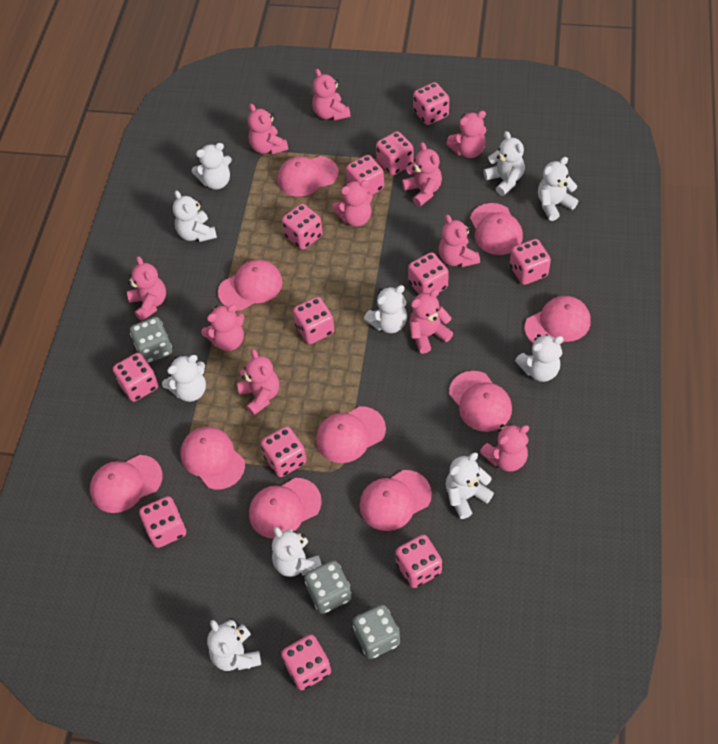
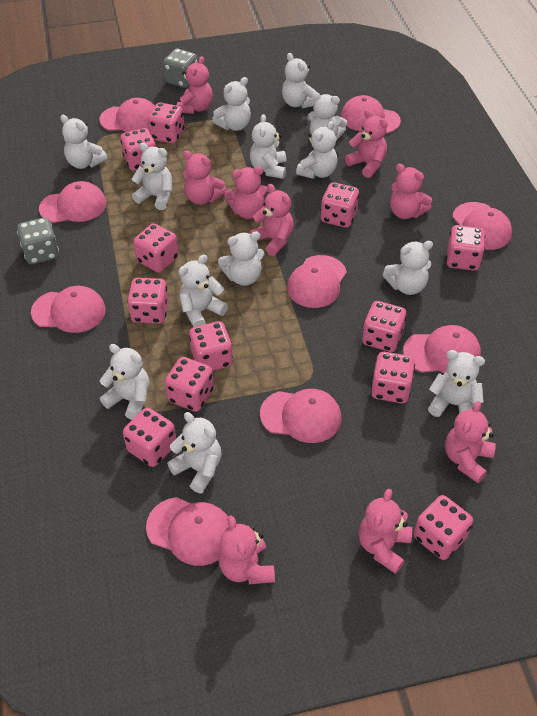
grey dice: 3 -> 2
pink cap: 10 -> 9
pink teddy bear: 11 -> 9
white teddy bear: 10 -> 13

....

Set the whole listing down again unchanged, apart from the pictures, which are omitted.

grey dice: 3 -> 2
pink cap: 10 -> 9
pink teddy bear: 11 -> 9
white teddy bear: 10 -> 13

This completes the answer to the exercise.